- Your objective
Please print nothing but the lines from the one containing "none -> turquoise rocket [635,32,683,111]" to the final line below, exactly, and no pictures.

- Given records

· · · · ·

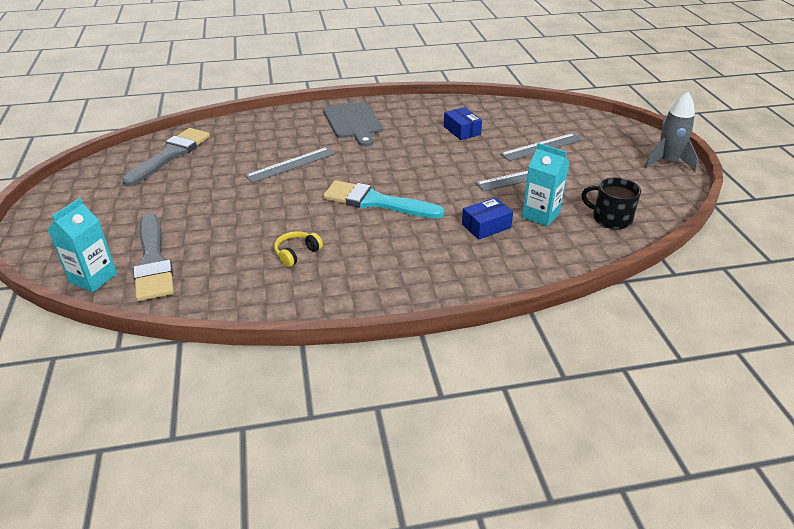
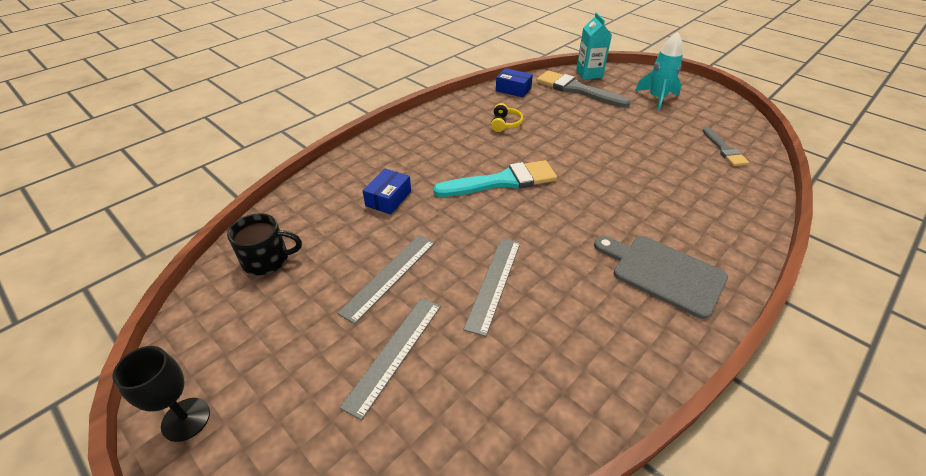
camera: 145 degrees right, 5 degrees up
grey brush [122,128,210,187] -> grey brush [702,127,749,166], size x0.59
grey ruler [245,147,335,183] -> grey ruler moved to [463,238,521,337]
blue box [444,107,482,140] -> blue box moved to [496,68,533,97]
turquoise carton [522,143,569,227] -> none
grey rocket [644,92,698,171] -> black goblet [112,346,210,442]
none -> turquoise rocket [635,32,683,111]

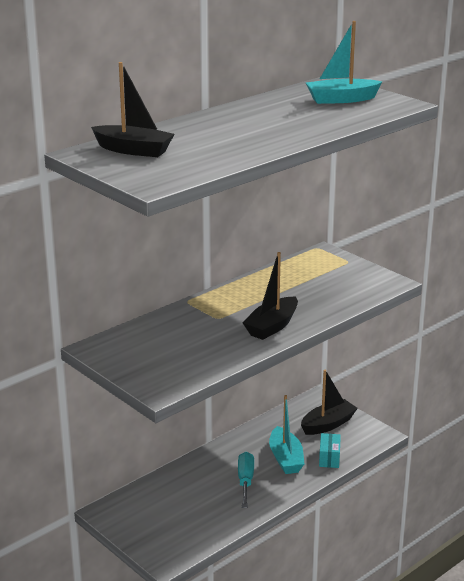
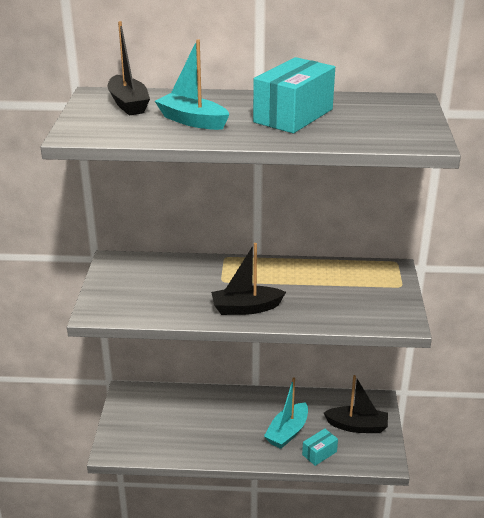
camera: 45 degrees right, 5 degrees up
turquoise screwdriver [238,452,254,508] -> none
turquoise boat [306,21,382,104] -> turquoise boat moved to [155,39,230,130]
none -> turquoise box [253,57,335,133]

· · · · ·

- Final answer
none -> turquoise rocket [635,32,683,111]

camera: 45 degrees right, 5 degrees up
turquoise screwdriver [238,452,254,508] -> none
turquoise boat [306,21,382,104] -> turquoise boat moved to [155,39,230,130]
none -> turquoise box [253,57,335,133]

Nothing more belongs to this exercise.